↓↓↓
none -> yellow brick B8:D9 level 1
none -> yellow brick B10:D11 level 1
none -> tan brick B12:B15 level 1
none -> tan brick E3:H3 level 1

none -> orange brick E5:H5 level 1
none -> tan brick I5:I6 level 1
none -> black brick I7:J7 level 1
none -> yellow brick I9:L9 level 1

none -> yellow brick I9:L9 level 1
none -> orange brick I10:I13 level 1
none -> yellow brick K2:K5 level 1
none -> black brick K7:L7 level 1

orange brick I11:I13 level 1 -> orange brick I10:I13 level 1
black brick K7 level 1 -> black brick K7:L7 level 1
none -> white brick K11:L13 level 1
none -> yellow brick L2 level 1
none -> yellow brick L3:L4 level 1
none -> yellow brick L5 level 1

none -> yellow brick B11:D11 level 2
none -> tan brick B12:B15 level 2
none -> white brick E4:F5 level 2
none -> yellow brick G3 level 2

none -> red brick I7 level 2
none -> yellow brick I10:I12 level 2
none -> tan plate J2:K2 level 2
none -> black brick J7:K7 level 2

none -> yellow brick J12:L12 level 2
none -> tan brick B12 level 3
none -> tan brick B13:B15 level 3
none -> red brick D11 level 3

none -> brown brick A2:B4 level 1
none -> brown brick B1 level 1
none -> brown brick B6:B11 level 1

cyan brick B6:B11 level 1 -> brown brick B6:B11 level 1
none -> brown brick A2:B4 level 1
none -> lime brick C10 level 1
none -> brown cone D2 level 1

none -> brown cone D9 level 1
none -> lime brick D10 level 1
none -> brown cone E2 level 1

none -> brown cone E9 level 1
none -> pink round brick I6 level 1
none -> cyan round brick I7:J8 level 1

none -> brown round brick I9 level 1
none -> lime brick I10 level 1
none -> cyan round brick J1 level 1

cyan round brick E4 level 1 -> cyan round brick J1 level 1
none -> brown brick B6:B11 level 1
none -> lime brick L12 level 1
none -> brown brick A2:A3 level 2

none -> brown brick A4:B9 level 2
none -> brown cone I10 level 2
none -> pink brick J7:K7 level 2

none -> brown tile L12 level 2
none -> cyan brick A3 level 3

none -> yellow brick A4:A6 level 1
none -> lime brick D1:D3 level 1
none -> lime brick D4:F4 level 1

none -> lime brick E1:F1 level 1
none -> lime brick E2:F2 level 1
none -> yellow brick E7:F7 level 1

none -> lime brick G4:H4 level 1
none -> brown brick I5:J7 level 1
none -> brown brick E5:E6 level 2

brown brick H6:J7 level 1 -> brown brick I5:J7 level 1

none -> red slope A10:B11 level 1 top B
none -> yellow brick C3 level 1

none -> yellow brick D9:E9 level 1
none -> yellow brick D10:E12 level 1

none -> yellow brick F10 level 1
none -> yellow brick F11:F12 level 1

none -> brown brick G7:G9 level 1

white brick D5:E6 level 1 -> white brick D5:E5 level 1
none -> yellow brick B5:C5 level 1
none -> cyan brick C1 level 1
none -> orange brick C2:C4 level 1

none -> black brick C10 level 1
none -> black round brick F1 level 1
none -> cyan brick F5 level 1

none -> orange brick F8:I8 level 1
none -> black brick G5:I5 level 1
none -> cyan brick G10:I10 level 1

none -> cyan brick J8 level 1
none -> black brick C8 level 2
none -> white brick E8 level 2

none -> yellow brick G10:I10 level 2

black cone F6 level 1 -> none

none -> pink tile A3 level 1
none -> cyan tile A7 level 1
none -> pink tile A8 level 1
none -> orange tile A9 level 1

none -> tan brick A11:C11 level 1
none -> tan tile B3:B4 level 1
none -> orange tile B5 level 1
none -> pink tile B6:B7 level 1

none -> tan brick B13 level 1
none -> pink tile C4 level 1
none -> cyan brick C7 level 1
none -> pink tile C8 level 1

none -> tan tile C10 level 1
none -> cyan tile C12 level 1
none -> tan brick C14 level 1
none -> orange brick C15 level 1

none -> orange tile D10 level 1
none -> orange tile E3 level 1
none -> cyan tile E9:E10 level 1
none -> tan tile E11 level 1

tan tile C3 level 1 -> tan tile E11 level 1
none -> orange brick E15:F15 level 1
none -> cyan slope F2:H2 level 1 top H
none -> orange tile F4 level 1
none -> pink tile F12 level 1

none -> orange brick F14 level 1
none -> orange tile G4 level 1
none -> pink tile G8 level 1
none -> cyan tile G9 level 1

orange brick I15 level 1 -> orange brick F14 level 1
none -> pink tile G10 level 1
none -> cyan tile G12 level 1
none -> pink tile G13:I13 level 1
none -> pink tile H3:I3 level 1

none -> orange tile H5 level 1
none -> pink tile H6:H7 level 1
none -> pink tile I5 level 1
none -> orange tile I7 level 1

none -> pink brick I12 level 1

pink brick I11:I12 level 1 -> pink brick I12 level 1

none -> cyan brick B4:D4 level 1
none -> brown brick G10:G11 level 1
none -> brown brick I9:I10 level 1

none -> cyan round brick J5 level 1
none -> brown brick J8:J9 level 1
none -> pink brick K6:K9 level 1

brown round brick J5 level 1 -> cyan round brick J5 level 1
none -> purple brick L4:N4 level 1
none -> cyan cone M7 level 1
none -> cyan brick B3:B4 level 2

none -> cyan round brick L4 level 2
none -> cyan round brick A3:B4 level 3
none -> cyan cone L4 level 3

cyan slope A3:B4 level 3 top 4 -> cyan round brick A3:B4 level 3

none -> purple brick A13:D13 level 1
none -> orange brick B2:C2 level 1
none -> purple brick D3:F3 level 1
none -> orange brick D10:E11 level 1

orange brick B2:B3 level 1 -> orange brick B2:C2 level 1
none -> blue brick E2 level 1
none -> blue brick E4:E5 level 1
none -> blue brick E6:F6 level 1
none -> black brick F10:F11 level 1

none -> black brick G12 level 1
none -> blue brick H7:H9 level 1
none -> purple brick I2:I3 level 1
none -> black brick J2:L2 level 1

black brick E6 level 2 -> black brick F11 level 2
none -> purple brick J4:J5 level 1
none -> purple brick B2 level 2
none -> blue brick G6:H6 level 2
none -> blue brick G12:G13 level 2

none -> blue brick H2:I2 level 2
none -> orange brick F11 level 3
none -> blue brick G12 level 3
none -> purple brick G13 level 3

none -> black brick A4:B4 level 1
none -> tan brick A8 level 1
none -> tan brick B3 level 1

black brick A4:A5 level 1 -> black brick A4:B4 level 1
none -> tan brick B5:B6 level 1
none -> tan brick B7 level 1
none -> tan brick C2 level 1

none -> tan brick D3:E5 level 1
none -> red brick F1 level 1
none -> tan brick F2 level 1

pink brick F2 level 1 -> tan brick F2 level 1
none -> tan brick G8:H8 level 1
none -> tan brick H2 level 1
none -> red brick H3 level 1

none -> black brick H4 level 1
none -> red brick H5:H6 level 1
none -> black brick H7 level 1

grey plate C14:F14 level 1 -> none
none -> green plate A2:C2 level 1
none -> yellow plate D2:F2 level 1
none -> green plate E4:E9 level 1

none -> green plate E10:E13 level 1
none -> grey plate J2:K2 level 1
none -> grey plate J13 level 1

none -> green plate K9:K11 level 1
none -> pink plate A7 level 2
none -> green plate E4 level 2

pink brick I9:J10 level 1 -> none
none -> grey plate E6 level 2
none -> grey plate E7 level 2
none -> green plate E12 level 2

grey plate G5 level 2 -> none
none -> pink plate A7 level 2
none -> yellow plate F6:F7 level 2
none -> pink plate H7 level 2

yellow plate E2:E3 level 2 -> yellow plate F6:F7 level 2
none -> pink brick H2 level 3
↑↑↑
**What you are asked to do:** Everything from the line containing "none -> lime brick C10 level 1" through the line containing "none -> pink tile C4 level 1" in the material above should be retyped exactly, both ends included, and nothing more.

**Answer to this problem:**
none -> lime brick C10 level 1
none -> brown cone D2 level 1

none -> brown cone D9 level 1
none -> lime brick D10 level 1
none -> brown cone E2 level 1

none -> brown cone E9 level 1
none -> pink round brick I6 level 1
none -> cyan round brick I7:J8 level 1

none -> brown round brick I9 level 1
none -> lime brick I10 level 1
none -> cyan round brick J1 level 1

cyan round brick E4 level 1 -> cyan round brick J1 level 1
none -> brown brick B6:B11 level 1
none -> lime brick L12 level 1
none -> brown brick A2:A3 level 2

none -> brown brick A4:B9 level 2
none -> brown cone I10 level 2
none -> pink brick J7:K7 level 2

none -> brown tile L12 level 2
none -> cyan brick A3 level 3

none -> yellow brick A4:A6 level 1
none -> lime brick D1:D3 level 1
none -> lime brick D4:F4 level 1

none -> lime brick E1:F1 level 1
none -> lime brick E2:F2 level 1
none -> yellow brick E7:F7 level 1

none -> lime brick G4:H4 level 1
none -> brown brick I5:J7 level 1
none -> brown brick E5:E6 level 2

brown brick H6:J7 level 1 -> brown brick I5:J7 level 1

none -> red slope A10:B11 level 1 top B
none -> yellow brick C3 level 1

none -> yellow brick D9:E9 level 1
none -> yellow brick D10:E12 level 1

none -> yellow brick F10 level 1
none -> yellow brick F11:F12 level 1

none -> brown brick G7:G9 level 1

white brick D5:E6 level 1 -> white brick D5:E5 level 1
none -> yellow brick B5:C5 level 1
none -> cyan brick C1 level 1
none -> orange brick C2:C4 level 1

none -> black brick C10 level 1
none -> black round brick F1 level 1
none -> cyan brick F5 level 1

none -> orange brick F8:I8 level 1
none -> black brick G5:I5 level 1
none -> cyan brick G10:I10 level 1

none -> cyan brick J8 level 1
none -> black brick C8 level 2
none -> white brick E8 level 2

none -> yellow brick G10:I10 level 2

black cone F6 level 1 -> none

none -> pink tile A3 level 1
none -> cyan tile A7 level 1
none -> pink tile A8 level 1
none -> orange tile A9 level 1

none -> tan brick A11:C11 level 1
none -> tan tile B3:B4 level 1
none -> orange tile B5 level 1
none -> pink tile B6:B7 level 1

none -> tan brick B13 level 1
none -> pink tile C4 level 1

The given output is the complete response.